• **YOUR GOAL**: Write out only the tail of the records, beginning at the line containing "turquoise dumbbell: 0 -> 1" and including the last line, exactly as written.

• **LISTED RECORDS**:
────

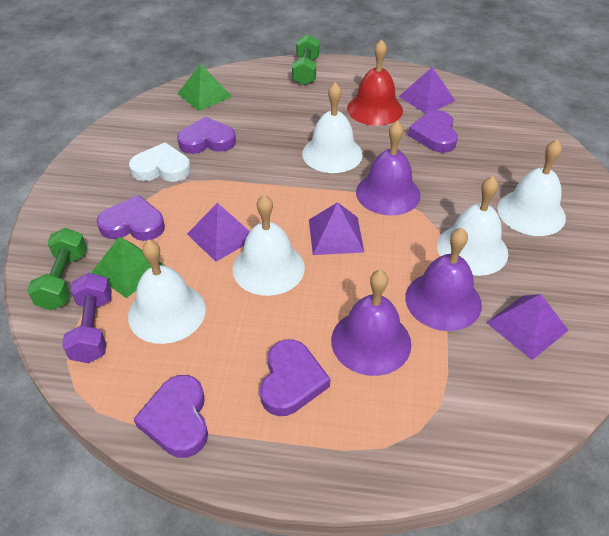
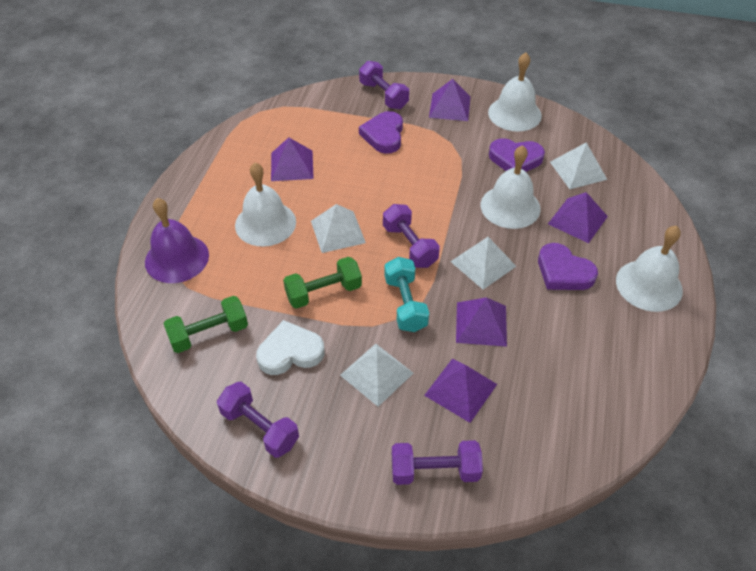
green pyramid: 2 -> 0
purple bell: 3 -> 1
purple dumbbell: 1 -> 4
purple heart: 5 -> 3
purple pyramid: 4 -> 5
red bell: 1 -> 0
turquoise dumbbell: 0 -> 1
white bell: 5 -> 4
white pyramid: 0 -> 4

────

• **RESULT**:
turquoise dumbbell: 0 -> 1
white bell: 5 -> 4
white pyramid: 0 -> 4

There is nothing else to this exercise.